_Instructions to follow:_ From the records below, output exactly the lines starting at the line with "orange circle: (26, 14) -> (31, 25), moved" and ending at the line with "orange star: (57, 79) -> (83, 69), moved", both of them included, but no pictures.

** Data extract follows **

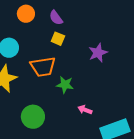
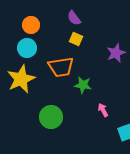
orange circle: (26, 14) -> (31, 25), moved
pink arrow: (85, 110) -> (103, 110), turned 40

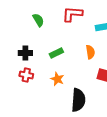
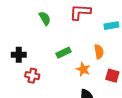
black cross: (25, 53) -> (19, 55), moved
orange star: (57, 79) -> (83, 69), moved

** End of Data extract **
** Data extract follows **

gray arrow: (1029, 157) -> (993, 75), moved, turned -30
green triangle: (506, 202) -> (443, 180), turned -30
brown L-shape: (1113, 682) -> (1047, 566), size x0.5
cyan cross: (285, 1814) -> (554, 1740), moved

** End of Data extract **

_Worked solution:_
orange circle: (26, 14) -> (31, 25), moved
pink arrow: (85, 110) -> (103, 110), turned 40

black cross: (25, 53) -> (19, 55), moved
orange star: (57, 79) -> (83, 69), moved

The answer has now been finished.